# Task brief
Only one stretch of the listing below is wanted. Give it again exactly, from the line with "camera: 15 degrees left, 15 degrees down" through the line with "(629, 602) = (819, 535): grey".

# Exercise data
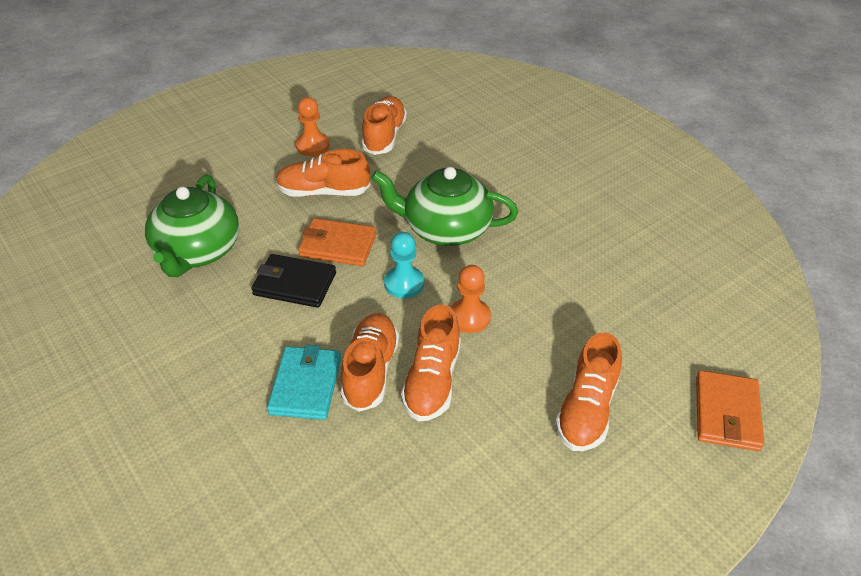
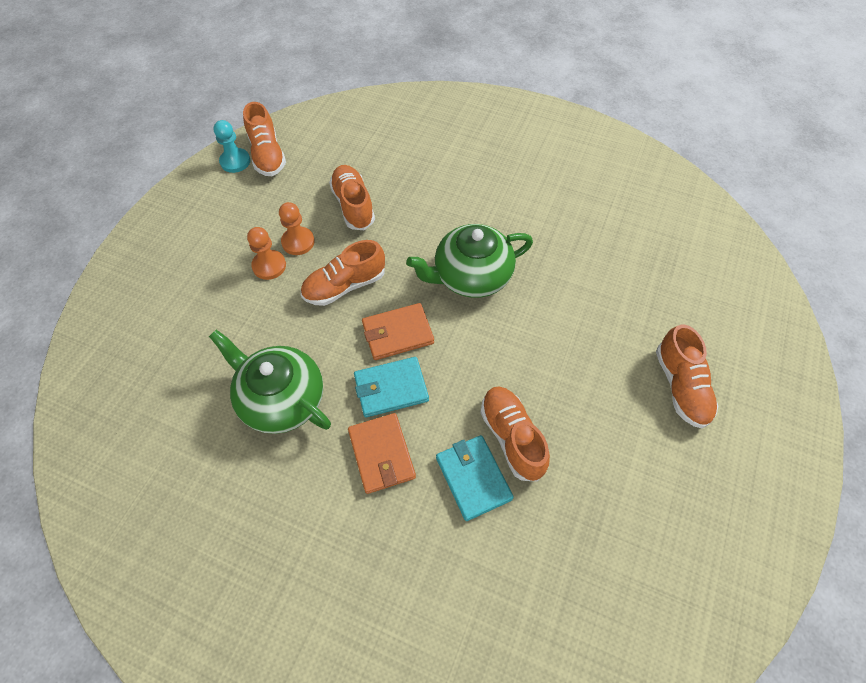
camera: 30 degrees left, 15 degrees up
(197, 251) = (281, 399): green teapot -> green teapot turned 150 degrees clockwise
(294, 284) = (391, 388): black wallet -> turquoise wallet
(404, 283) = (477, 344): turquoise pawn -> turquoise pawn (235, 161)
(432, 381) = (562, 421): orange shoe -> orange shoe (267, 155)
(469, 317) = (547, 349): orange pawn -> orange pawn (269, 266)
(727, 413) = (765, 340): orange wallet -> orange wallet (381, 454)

* * *

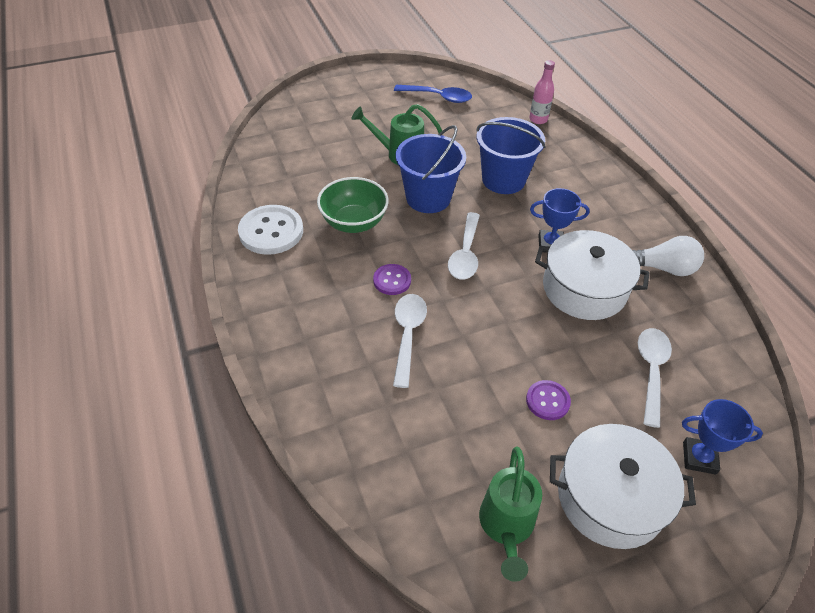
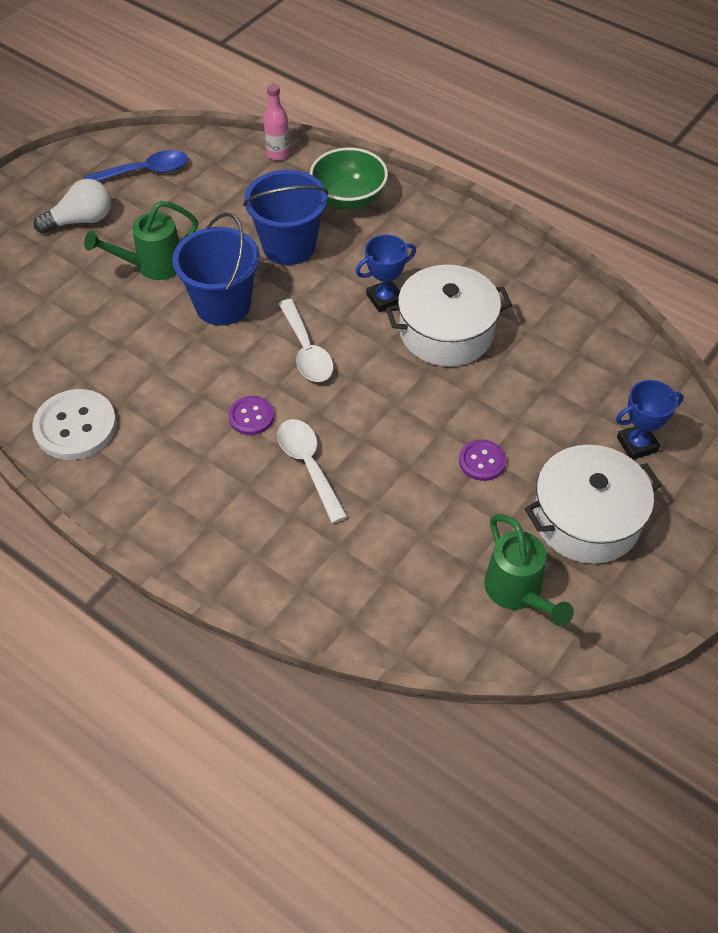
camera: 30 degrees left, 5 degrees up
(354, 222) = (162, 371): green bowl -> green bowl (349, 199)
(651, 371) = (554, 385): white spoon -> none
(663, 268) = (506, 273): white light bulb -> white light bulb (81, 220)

--

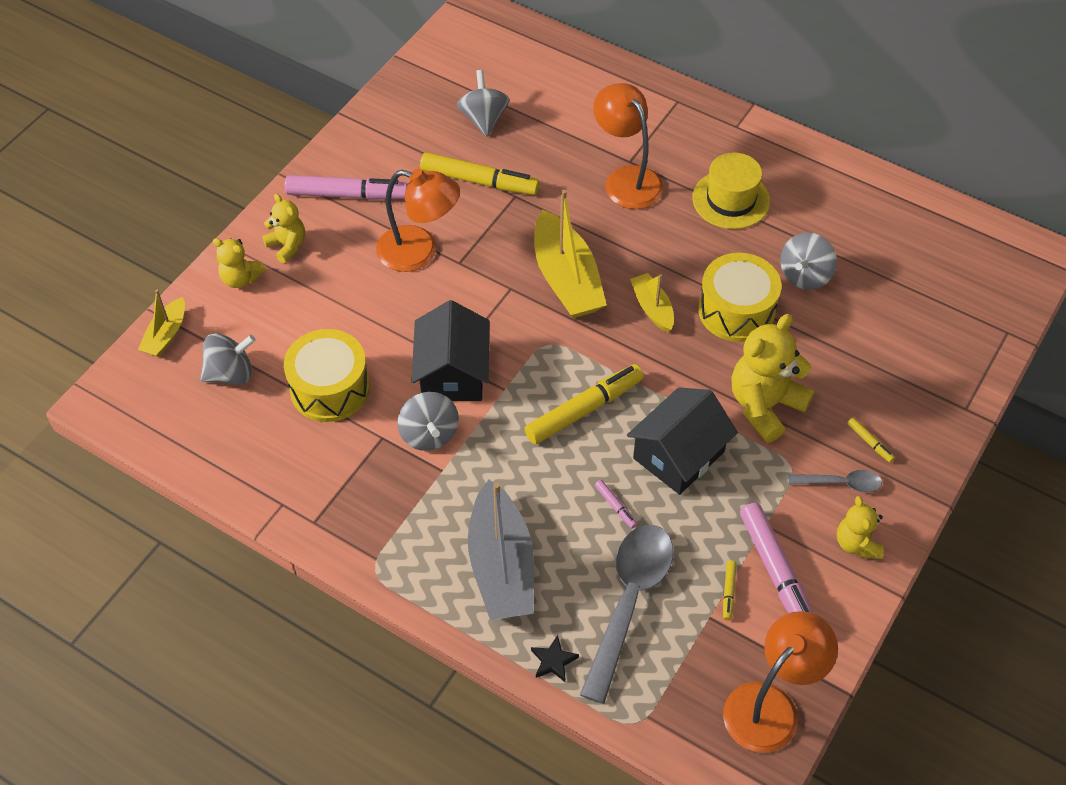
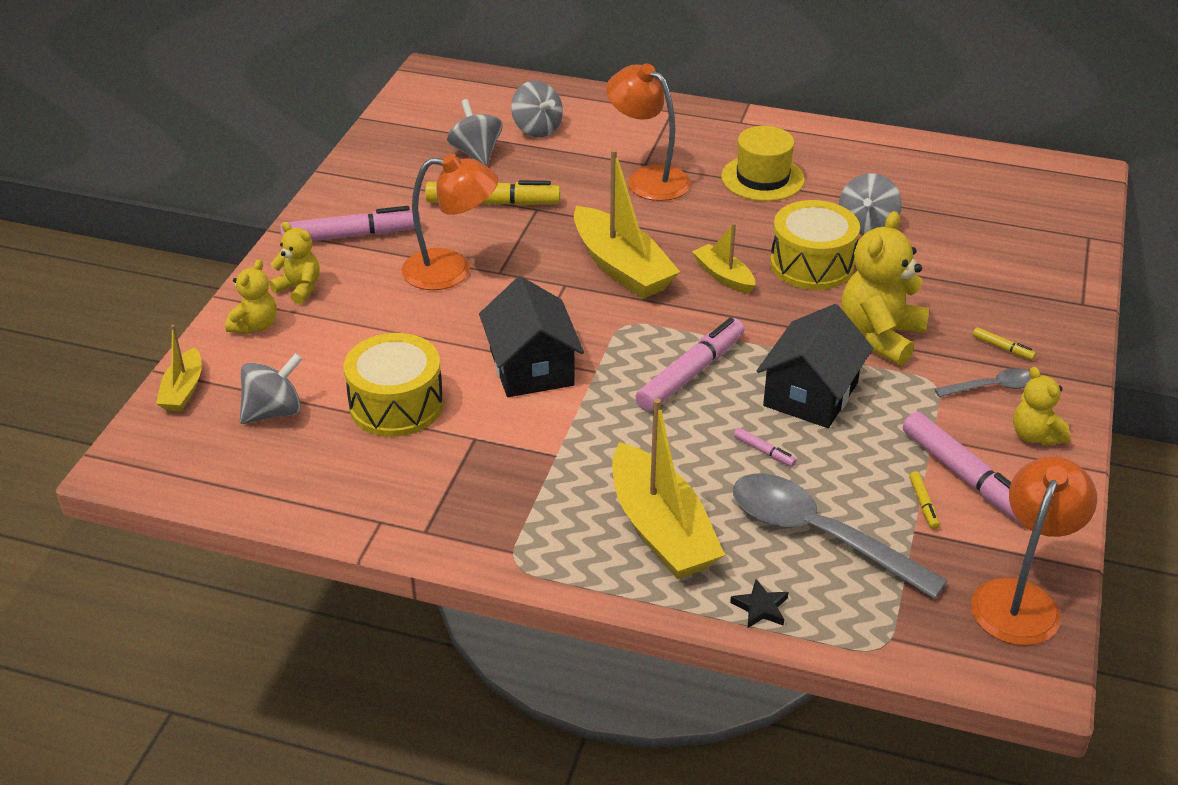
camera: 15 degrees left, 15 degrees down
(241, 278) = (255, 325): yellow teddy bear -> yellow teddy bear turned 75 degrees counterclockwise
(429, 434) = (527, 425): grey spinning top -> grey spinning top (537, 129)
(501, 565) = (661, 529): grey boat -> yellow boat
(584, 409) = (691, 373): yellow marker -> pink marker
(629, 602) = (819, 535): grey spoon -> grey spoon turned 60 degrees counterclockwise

# Written response
camera: 15 degrees left, 15 degrees down
(241, 278) = (255, 325): yellow teddy bear -> yellow teddy bear turned 75 degrees counterclockwise
(429, 434) = (527, 425): grey spinning top -> grey spinning top (537, 129)
(501, 565) = (661, 529): grey boat -> yellow boat
(584, 409) = (691, 373): yellow marker -> pink marker
(629, 602) = (819, 535): grey spoon -> grey spoon turned 60 degrees counterclockwise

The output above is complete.